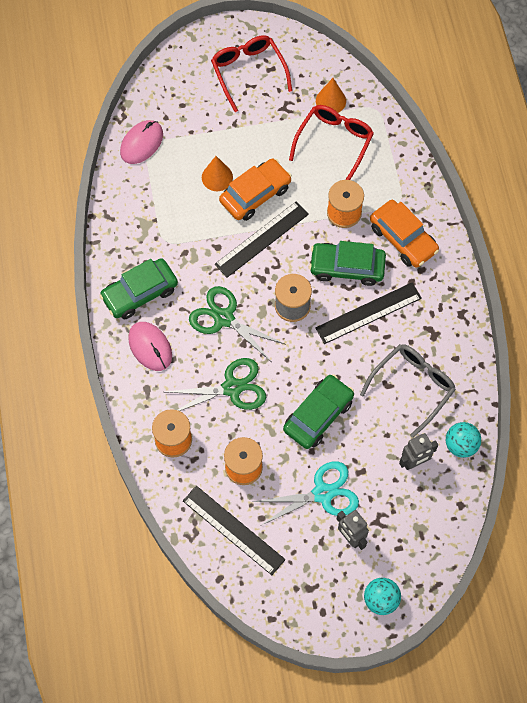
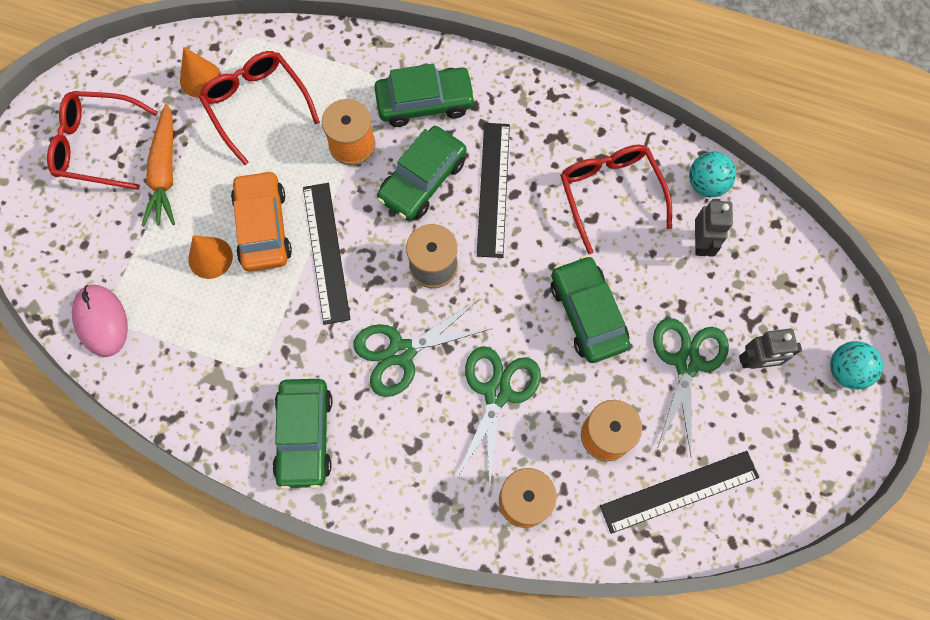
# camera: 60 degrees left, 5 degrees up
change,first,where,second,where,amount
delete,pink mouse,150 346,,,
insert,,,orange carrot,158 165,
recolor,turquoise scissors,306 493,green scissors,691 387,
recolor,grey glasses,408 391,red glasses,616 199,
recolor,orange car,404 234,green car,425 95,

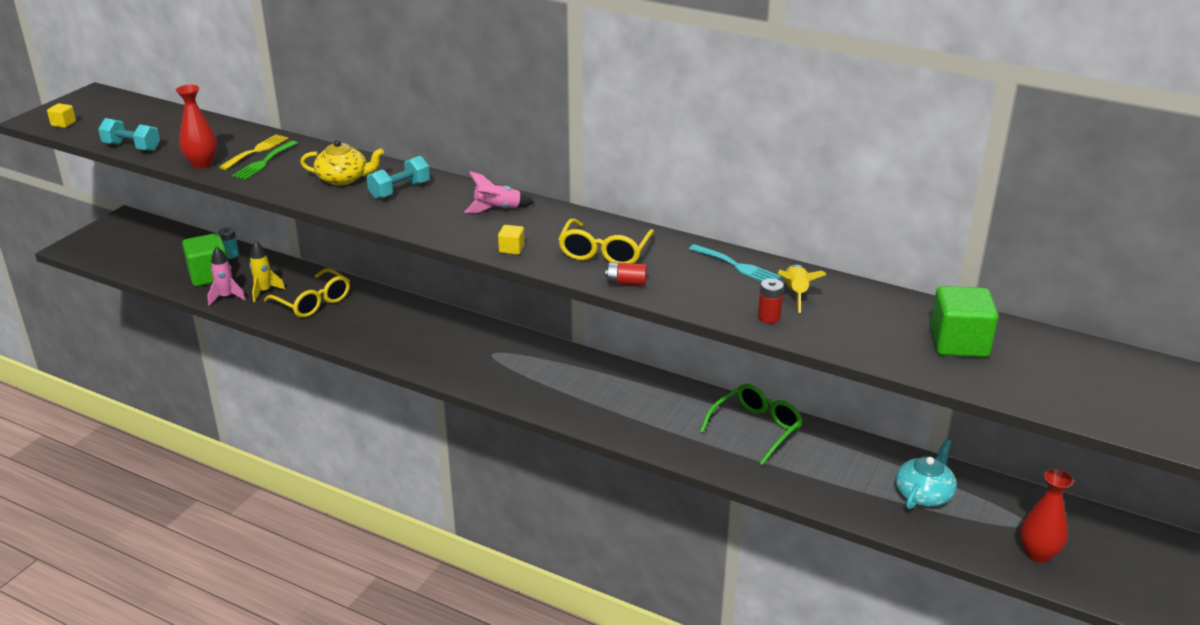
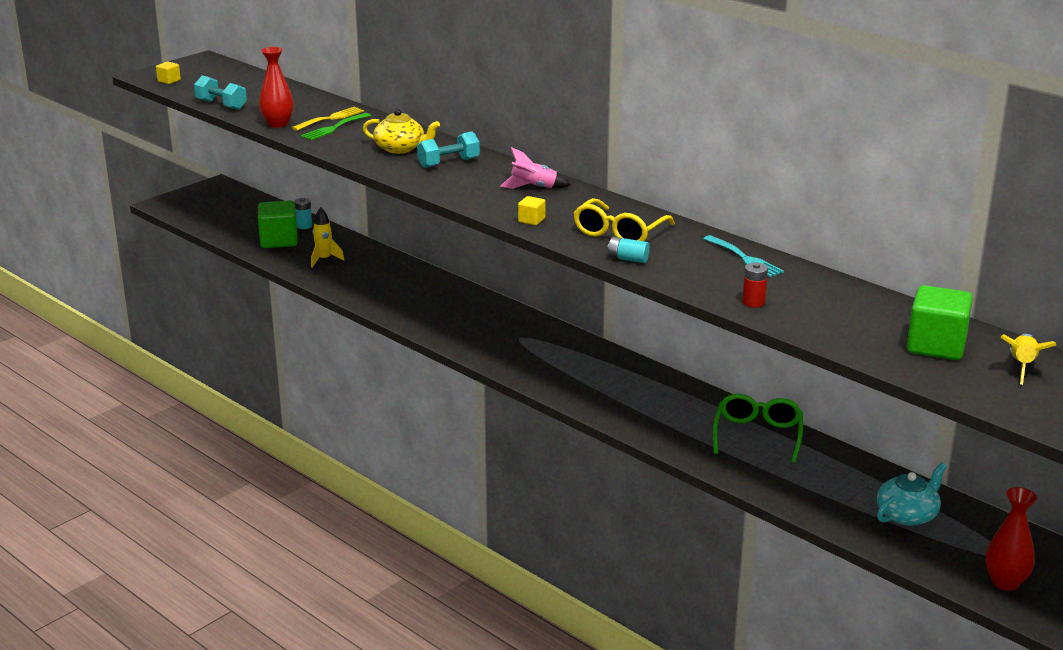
# camera: 15 degrees right, 5 degrees down
change,first,where,second,where,amount
delete,pink rocket,226 275,,,
delete,yellow glasses,307 293,,,
move,yellow rocket,802 289,,1028 359,
recolor,red battery,626 274,turquoise battery,628 250,
rotate,green glasses,751 424,,758 428,45 degrees counterclockwise

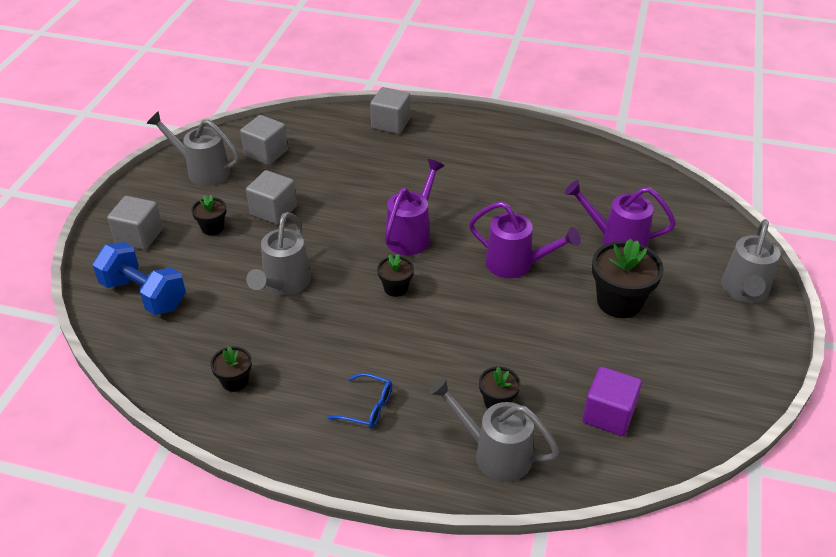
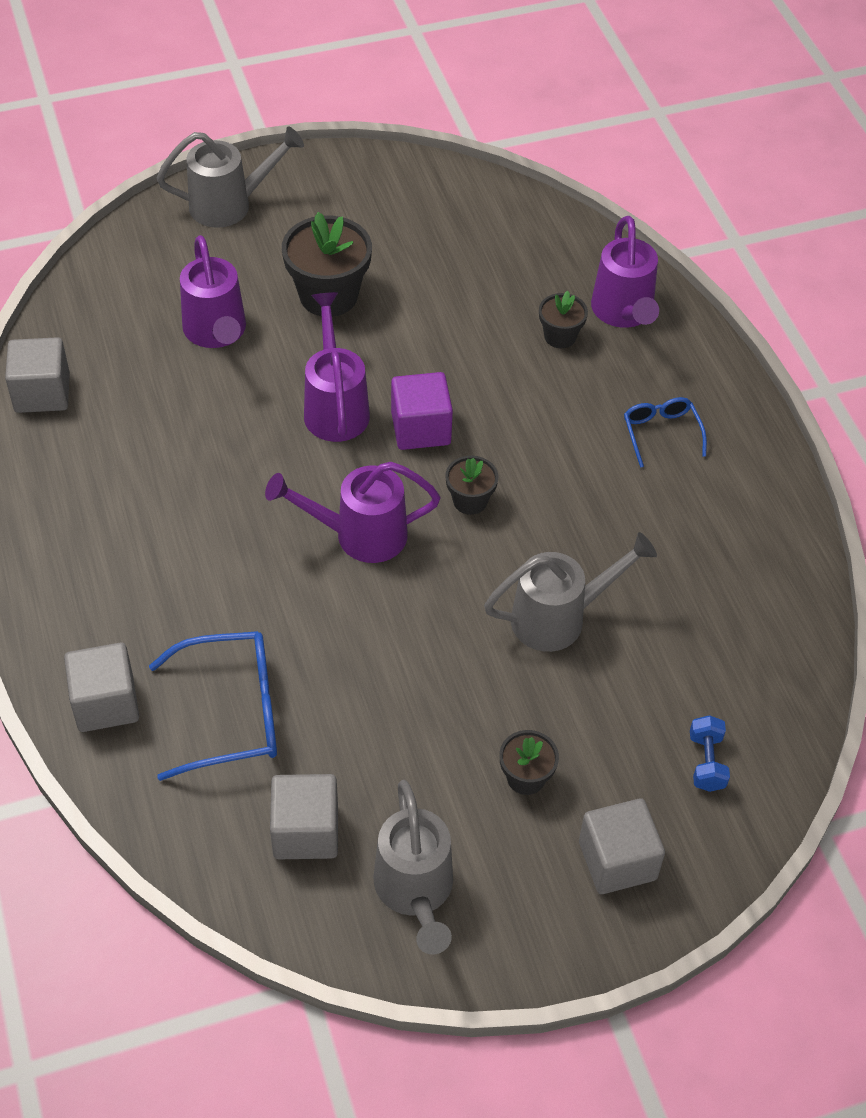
# camera: 125 degrees left, 10 degrees up
change,first,where,second,where,amount
delete,black flower pot,231 369,,,
insert,,,blue glasses,213 706,
move,grey cube,271 197,,37 375,
move,purple cube,612 401,,422 411,
recolor,grey watering can,494 429,purple watering can,625 272,
resize,blue dumbbell,139 278,,710 753,x0.49

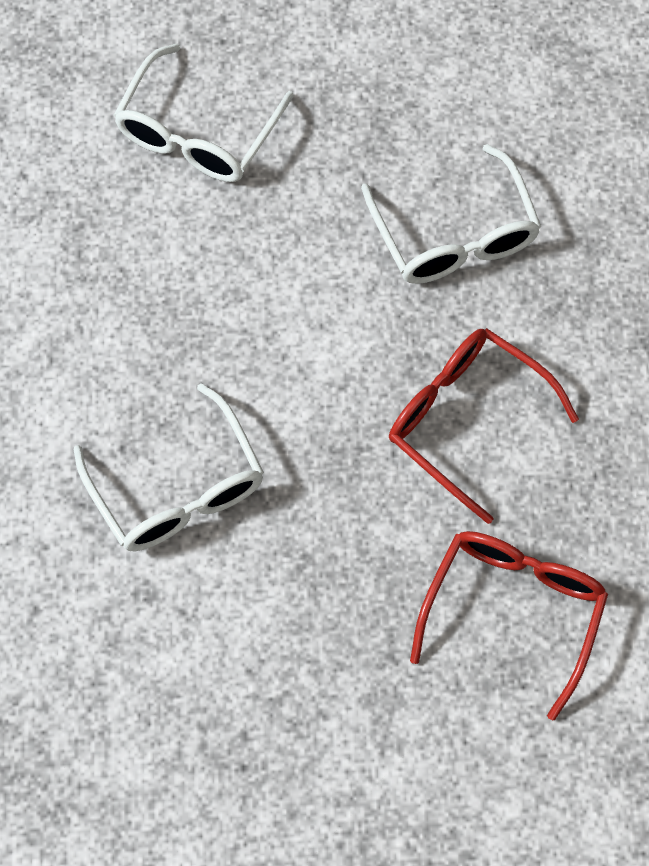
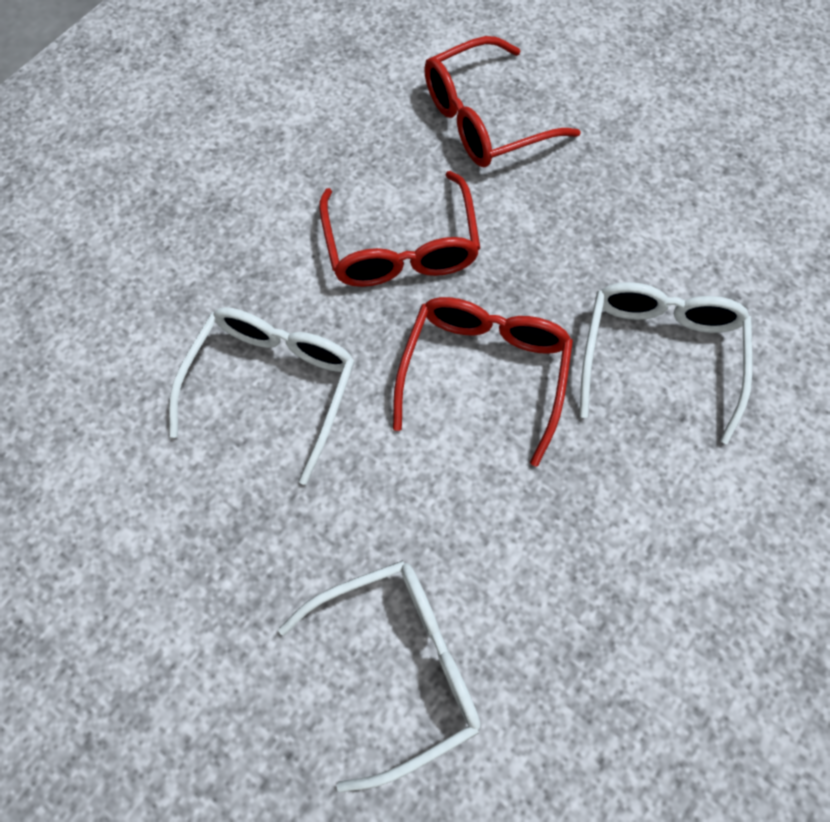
# camera: 140 degrees left, 0 degrees up
change,first,where,second,where,amount
insert,,,red glasses,483 382,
# # # # #
**ACTIVITY:** From the material above, please return each line containing "green".

**ANSWER BOX:**
recolor,turquoise scissors,306 493,green scissors,691 387,
recolor,orange car,404 234,green car,425 95,
rotate,green glasses,751 424,,758 428,45 degrees counterclockwise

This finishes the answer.